Reproduce precisely the lines between the start of the data below and the line with "Events - storage765: [172,502,451,640]", both included.
Start of MATERIAL PROVIDED
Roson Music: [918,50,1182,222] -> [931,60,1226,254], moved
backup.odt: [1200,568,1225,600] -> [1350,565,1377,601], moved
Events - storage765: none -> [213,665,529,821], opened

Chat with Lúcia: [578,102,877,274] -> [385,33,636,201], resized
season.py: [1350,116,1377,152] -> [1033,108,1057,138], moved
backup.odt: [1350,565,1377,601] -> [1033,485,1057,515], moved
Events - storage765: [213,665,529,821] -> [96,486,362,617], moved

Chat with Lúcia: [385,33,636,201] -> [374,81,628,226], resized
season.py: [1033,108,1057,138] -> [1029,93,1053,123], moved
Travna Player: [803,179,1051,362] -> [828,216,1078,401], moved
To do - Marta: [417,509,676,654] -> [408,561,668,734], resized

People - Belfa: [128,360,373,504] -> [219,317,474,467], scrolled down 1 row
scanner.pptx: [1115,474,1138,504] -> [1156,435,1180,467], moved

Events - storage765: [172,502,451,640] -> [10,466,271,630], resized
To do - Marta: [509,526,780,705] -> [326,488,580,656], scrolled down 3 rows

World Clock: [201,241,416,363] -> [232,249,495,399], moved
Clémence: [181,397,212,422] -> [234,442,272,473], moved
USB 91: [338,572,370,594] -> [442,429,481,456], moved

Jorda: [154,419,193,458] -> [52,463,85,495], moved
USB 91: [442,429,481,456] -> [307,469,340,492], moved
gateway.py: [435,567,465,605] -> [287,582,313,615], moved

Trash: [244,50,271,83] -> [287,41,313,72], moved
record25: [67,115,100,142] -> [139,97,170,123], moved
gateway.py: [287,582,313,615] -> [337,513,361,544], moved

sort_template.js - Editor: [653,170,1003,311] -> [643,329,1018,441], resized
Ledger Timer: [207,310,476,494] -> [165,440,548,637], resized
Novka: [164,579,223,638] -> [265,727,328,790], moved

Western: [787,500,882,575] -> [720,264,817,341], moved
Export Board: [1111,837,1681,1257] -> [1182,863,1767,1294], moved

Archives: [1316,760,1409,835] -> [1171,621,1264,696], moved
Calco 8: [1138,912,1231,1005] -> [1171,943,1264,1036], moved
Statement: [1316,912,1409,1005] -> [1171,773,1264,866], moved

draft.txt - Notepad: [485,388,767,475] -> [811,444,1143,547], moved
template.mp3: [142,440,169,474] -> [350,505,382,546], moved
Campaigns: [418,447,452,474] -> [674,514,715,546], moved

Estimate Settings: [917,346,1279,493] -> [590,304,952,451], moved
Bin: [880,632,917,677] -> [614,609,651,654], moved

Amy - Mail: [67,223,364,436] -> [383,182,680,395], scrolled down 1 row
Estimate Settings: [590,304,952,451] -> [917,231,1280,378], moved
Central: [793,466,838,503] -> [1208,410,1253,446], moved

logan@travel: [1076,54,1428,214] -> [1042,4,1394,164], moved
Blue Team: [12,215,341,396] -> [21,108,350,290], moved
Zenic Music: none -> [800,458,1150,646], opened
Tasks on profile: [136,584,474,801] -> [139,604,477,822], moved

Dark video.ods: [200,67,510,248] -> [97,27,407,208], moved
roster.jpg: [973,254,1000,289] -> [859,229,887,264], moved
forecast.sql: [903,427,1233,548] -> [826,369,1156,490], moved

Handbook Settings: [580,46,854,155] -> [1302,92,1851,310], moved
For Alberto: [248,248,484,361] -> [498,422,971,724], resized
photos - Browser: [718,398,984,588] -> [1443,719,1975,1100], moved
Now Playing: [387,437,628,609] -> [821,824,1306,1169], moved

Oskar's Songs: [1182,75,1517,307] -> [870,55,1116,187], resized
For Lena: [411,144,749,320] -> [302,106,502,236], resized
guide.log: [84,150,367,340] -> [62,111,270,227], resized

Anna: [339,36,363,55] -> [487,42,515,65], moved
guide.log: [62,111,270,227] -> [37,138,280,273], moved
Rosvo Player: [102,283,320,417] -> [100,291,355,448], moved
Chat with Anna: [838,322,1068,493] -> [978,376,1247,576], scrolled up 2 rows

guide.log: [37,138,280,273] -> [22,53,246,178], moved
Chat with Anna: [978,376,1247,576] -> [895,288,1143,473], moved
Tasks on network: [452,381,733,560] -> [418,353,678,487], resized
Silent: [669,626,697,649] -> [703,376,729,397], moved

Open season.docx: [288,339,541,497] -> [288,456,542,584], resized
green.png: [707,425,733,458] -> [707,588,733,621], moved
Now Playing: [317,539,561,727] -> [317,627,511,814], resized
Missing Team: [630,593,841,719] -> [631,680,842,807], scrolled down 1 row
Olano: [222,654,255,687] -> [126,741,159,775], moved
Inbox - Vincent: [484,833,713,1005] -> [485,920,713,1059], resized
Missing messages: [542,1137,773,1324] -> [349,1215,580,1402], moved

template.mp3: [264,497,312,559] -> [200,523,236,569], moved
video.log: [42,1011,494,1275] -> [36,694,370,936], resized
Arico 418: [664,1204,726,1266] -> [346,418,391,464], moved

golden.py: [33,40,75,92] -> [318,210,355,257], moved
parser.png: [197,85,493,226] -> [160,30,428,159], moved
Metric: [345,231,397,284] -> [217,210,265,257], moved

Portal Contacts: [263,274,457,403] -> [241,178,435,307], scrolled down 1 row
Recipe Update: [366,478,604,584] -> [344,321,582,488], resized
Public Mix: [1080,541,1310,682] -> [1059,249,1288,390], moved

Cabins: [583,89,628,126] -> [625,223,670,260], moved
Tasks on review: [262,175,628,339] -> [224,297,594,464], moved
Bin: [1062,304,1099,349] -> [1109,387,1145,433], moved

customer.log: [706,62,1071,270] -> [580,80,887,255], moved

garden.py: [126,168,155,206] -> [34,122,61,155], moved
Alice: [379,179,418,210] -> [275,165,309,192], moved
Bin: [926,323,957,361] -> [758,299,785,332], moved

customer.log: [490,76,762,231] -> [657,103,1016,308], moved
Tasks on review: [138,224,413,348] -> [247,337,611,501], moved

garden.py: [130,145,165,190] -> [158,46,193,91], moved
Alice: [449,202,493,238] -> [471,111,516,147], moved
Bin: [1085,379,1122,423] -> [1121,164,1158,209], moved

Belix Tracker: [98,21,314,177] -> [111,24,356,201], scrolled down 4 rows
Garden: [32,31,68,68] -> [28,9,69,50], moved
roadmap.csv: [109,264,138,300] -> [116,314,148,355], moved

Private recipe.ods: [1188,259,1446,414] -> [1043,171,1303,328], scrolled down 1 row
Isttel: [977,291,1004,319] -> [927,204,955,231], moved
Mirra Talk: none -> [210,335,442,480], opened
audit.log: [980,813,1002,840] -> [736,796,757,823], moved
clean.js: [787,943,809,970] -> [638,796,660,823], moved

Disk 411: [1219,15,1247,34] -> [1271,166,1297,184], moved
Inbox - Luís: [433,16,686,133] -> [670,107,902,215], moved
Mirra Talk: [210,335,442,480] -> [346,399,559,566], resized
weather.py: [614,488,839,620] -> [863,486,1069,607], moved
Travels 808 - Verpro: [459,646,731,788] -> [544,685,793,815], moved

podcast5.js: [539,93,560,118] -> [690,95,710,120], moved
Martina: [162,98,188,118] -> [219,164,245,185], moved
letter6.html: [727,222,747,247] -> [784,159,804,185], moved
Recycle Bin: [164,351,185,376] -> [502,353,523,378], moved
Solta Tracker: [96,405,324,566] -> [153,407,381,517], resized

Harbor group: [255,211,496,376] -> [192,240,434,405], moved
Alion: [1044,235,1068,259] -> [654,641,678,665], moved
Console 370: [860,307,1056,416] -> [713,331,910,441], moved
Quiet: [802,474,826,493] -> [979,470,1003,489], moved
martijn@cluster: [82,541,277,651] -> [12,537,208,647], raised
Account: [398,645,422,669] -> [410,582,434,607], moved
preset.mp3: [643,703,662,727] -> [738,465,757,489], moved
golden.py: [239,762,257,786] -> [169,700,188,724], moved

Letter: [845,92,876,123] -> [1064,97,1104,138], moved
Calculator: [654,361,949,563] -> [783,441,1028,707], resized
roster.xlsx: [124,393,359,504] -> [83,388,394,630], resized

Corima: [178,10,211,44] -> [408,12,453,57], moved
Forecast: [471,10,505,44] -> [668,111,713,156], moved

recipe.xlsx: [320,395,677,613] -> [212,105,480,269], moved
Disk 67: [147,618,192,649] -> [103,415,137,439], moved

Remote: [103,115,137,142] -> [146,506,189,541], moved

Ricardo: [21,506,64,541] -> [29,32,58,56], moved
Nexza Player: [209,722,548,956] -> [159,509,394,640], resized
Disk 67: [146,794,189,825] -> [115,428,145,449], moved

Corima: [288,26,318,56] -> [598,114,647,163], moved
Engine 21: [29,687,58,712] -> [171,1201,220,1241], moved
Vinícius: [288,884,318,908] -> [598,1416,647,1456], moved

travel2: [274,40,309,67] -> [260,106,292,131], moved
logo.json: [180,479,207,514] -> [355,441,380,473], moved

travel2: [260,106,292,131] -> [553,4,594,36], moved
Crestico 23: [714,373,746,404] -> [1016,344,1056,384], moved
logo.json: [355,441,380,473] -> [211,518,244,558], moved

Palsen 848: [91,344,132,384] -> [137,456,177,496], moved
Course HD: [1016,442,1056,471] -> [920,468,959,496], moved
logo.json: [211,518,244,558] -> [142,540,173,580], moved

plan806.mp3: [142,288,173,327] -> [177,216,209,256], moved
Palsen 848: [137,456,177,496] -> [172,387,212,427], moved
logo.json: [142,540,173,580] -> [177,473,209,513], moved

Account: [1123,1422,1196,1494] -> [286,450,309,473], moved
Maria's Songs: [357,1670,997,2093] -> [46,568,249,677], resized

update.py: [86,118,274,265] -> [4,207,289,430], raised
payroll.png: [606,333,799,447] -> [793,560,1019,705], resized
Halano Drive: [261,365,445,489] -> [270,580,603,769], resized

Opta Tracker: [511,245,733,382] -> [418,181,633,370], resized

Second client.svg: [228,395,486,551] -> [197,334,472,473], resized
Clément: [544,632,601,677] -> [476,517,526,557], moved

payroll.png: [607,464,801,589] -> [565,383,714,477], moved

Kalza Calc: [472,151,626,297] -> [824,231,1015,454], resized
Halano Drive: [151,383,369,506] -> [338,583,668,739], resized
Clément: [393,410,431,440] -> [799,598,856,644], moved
End of MATERIAL PROVIDED
* EXERCISE ANSWER
Roson Music: [918,50,1182,222] -> [931,60,1226,254], moved
backup.odt: [1200,568,1225,600] -> [1350,565,1377,601], moved
Events - storage765: none -> [213,665,529,821], opened

Chat with Lúcia: [578,102,877,274] -> [385,33,636,201], resized
season.py: [1350,116,1377,152] -> [1033,108,1057,138], moved
backup.odt: [1350,565,1377,601] -> [1033,485,1057,515], moved
Events - storage765: [213,665,529,821] -> [96,486,362,617], moved

Chat with Lúcia: [385,33,636,201] -> [374,81,628,226], resized
season.py: [1033,108,1057,138] -> [1029,93,1053,123], moved
Travna Player: [803,179,1051,362] -> [828,216,1078,401], moved
To do - Marta: [417,509,676,654] -> [408,561,668,734], resized

People - Belfa: [128,360,373,504] -> [219,317,474,467], scrolled down 1 row
scanner.pptx: [1115,474,1138,504] -> [1156,435,1180,467], moved

Events - storage765: [172,502,451,640] -> [10,466,271,630], resized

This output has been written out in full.